(Stored dataset items)
>>>>

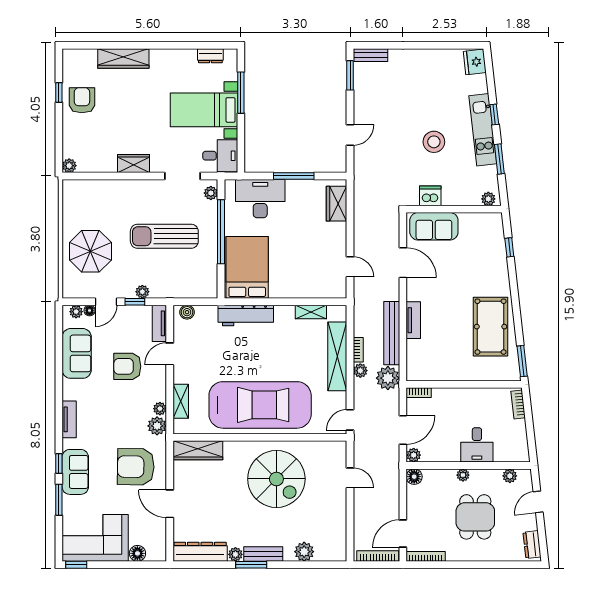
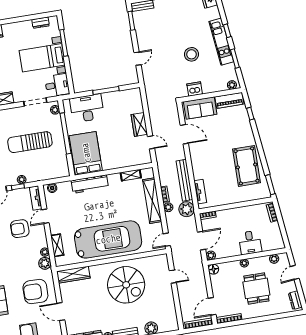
wardrobe: (337, 204) -> (139, 124), moved
piano: (480, 222) -> (229, 100), added
tv unit: (413, 320) -> (200, 192), moved

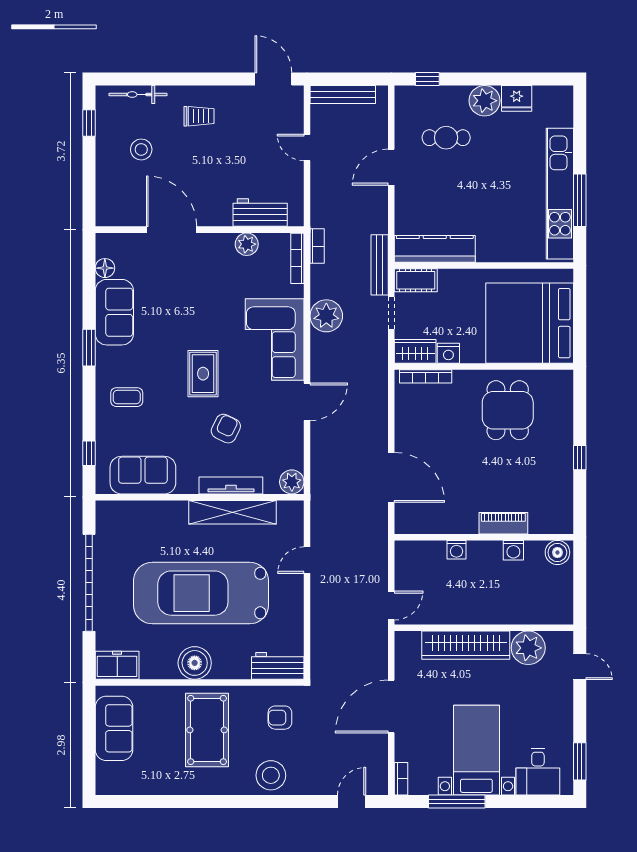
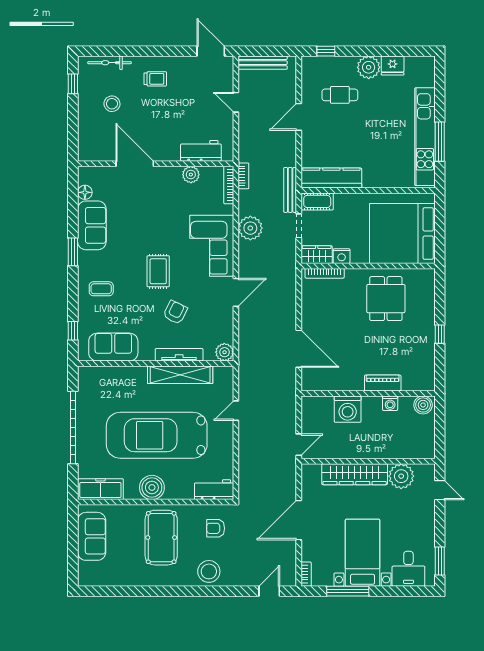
washing machine: (457, 550) -> (348, 409), width x1.89, depth x1.89
freezer: (117, 665) -> (100, 489), width x1.40

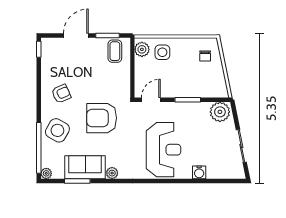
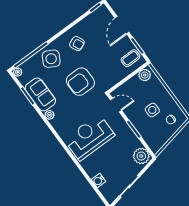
door: (76, 35) -> (122, 25), swing flipped
side table: (162, 52) -> (152, 110), moved
armchair: (102, 118) -> (80, 82), turned -90
reception desk: (163, 150) -> (89, 137), turned 180
water cooler: (199, 172) -> (98, 181), moved

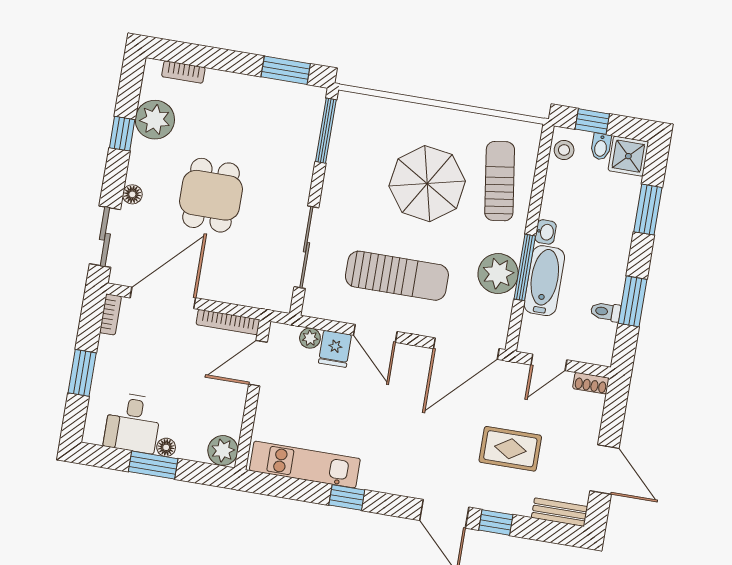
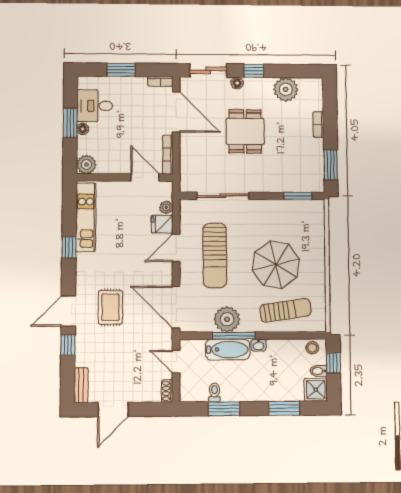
bookcase: (183, 72) -> (318, 124), moved
window: (326, 131) -> (298, 196), width x0.69
window: (122, 134) -> (254, 71), moved
dining table: (211, 195) -> (245, 131), turned 90
rug: (510, 449) -> (110, 307), moved

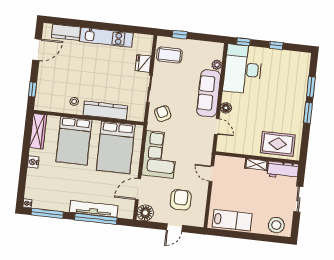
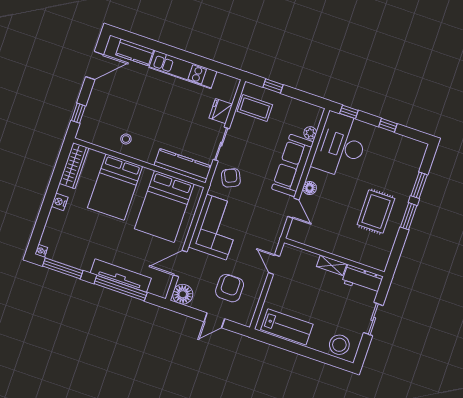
kitchen counter: (105, 110) -> (183, 166), moved
rug: (278, 144) -> (376, 212), moved, turned 90

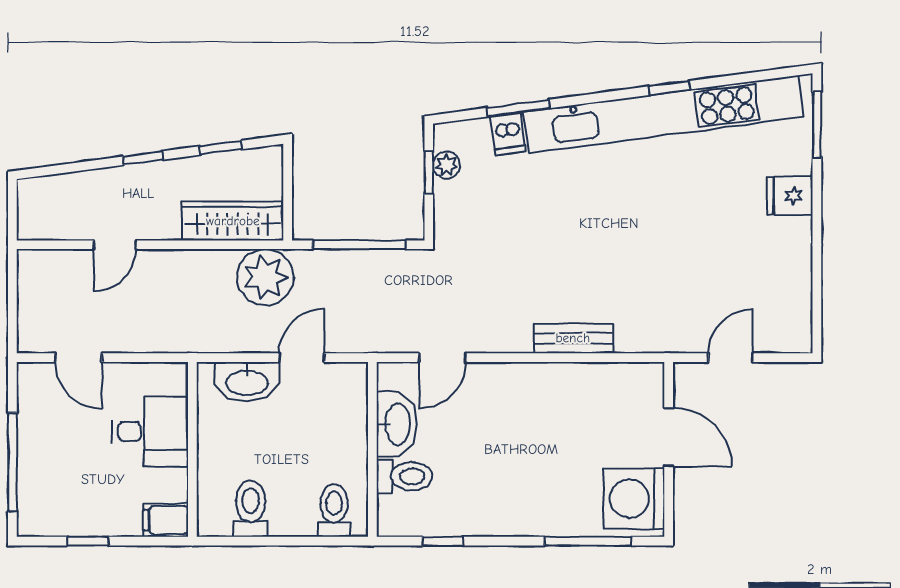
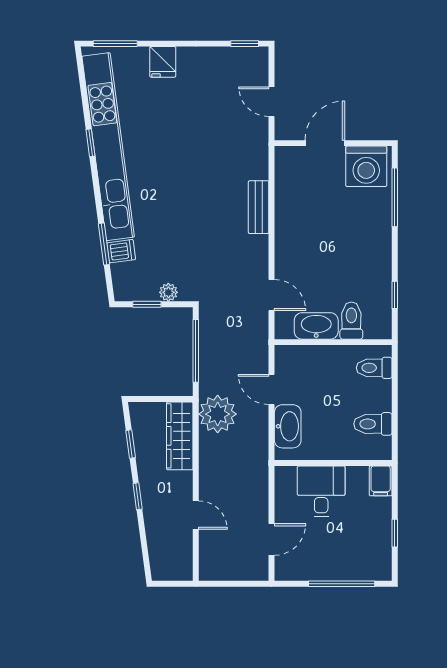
plant: (447, 165) -> (168, 292), moved
window: (817, 318) -> (245, 44), added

<<<<

__Exercise__:
Each record should be printed again precisely, though not its pictures.

__Your solution__:
wardrobe: (337, 204) -> (139, 124), moved
piano: (480, 222) -> (229, 100), added
tv unit: (413, 320) -> (200, 192), moved

washing machine: (457, 550) -> (348, 409), width x1.89, depth x1.89
freezer: (117, 665) -> (100, 489), width x1.40

door: (76, 35) -> (122, 25), swing flipped
side table: (162, 52) -> (152, 110), moved
armchair: (102, 118) -> (80, 82), turned -90
reception desk: (163, 150) -> (89, 137), turned 180
water cooler: (199, 172) -> (98, 181), moved

bookcase: (183, 72) -> (318, 124), moved
window: (326, 131) -> (298, 196), width x0.69
window: (122, 134) -> (254, 71), moved
dining table: (211, 195) -> (245, 131), turned 90
rug: (510, 449) -> (110, 307), moved

kitchen counter: (105, 110) -> (183, 166), moved
rug: (278, 144) -> (376, 212), moved, turned 90

plant: (447, 165) -> (168, 292), moved
window: (817, 318) -> (245, 44), added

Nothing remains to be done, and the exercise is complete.